--- MATERIAL SUPPLIED Enclosed Below ---
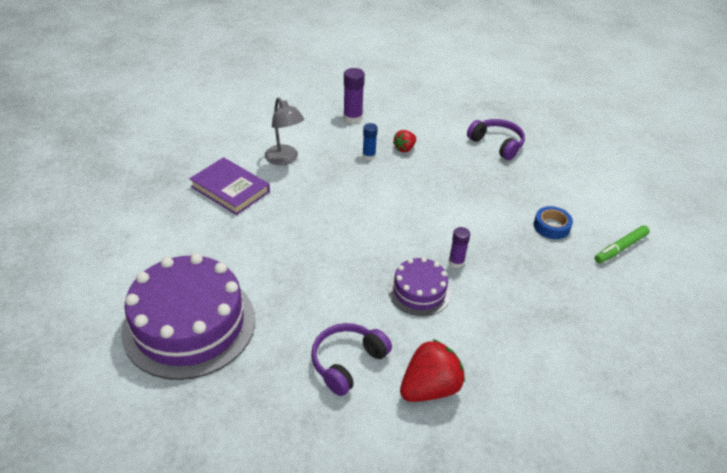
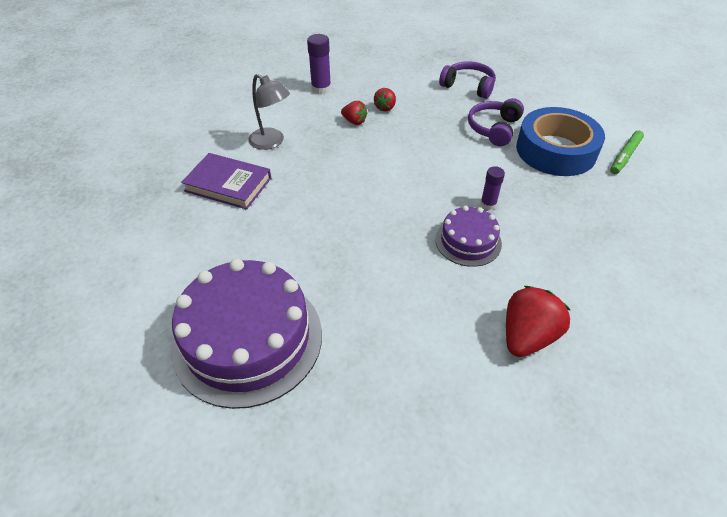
camera: 15 degrees left, 5 degrees up
purple headphones [311,323,392,396] -> purple headphones moved to [468,98,524,146]
blue glue stick [362,123,378,160] -> red strawberry [341,101,368,125]
blue tape [534,206,573,239] -> blue tape [516,107,605,176], size x2.20

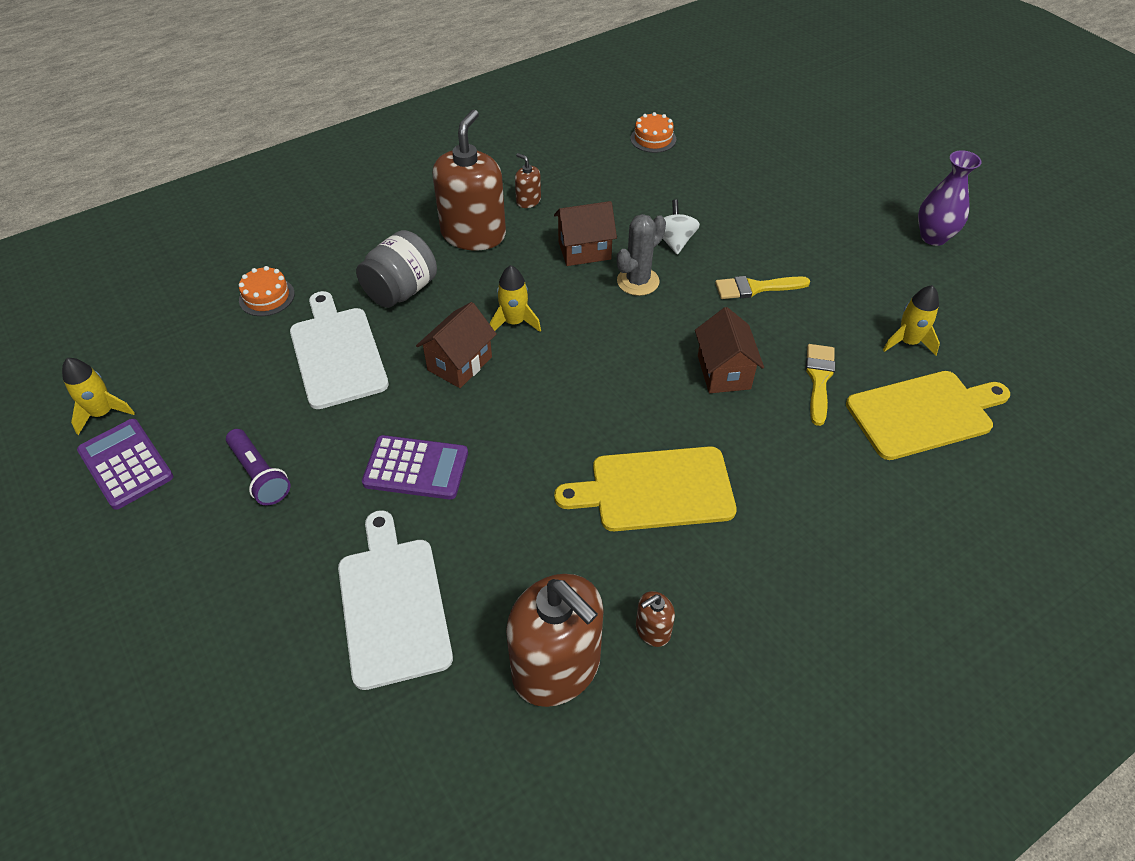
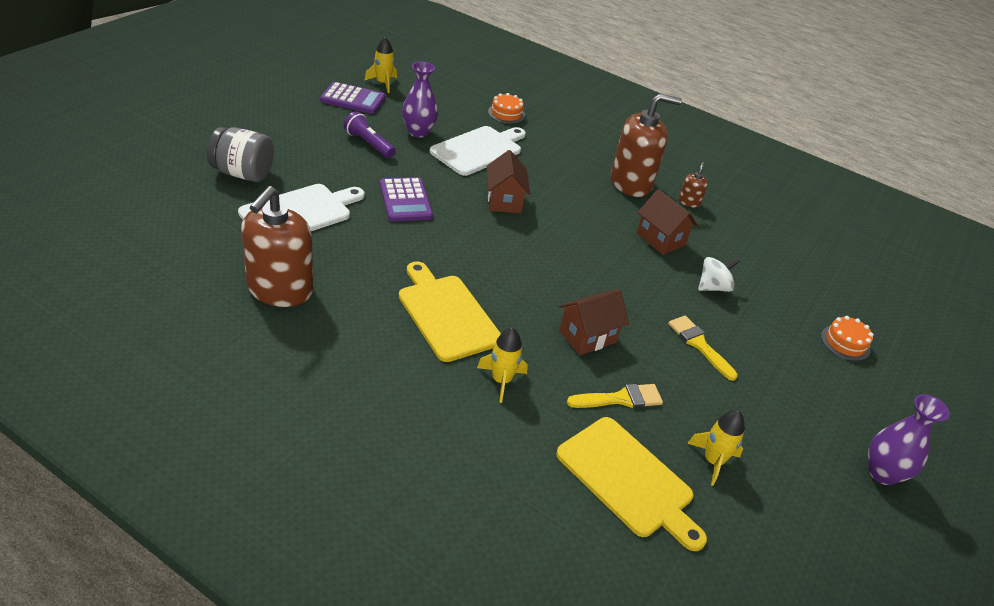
camera: 60 degrees right, 10 degrees down
purple calculator [77,419,173,510] -> purple calculator turned 75 degrees clockwise [320,82,385,114]
purple flashlight [226,429,291,505] -> purple flashlight turned 105 degrees clockwise [344,111,396,158]
grey jar [356,230,437,308] -> grey jar moved to [207,127,274,182]
brown house [416,302,497,388] -> brown house turned 75 degrees clockwise [486,150,530,213]
yellow rocket [490,265,541,332] -> yellow rocket moved to [477,328,528,403]
grey cactus [617,214,666,296] -> none
orange cake [630,112,676,153] -> orange cake moved to [821,316,873,361]
brown soap dispenser [636,591,675,647] -> none
none -> purple vase [402,62,438,138]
--- End of Enclosed MATERIAL SUPPLIED ---
If an entry above holds a picture, leave that picture out and print the rest exactly.

camera: 15 degrees left, 5 degrees up
purple headphones [311,323,392,396] -> purple headphones moved to [468,98,524,146]
blue glue stick [362,123,378,160] -> red strawberry [341,101,368,125]
blue tape [534,206,573,239] -> blue tape [516,107,605,176], size x2.20

camera: 60 degrees right, 10 degrees down
purple calculator [77,419,173,510] -> purple calculator turned 75 degrees clockwise [320,82,385,114]
purple flashlight [226,429,291,505] -> purple flashlight turned 105 degrees clockwise [344,111,396,158]
grey jar [356,230,437,308] -> grey jar moved to [207,127,274,182]
brown house [416,302,497,388] -> brown house turned 75 degrees clockwise [486,150,530,213]
yellow rocket [490,265,541,332] -> yellow rocket moved to [477,328,528,403]
grey cactus [617,214,666,296] -> none
orange cake [630,112,676,153] -> orange cake moved to [821,316,873,361]
brown soap dispenser [636,591,675,647] -> none
none -> purple vase [402,62,438,138]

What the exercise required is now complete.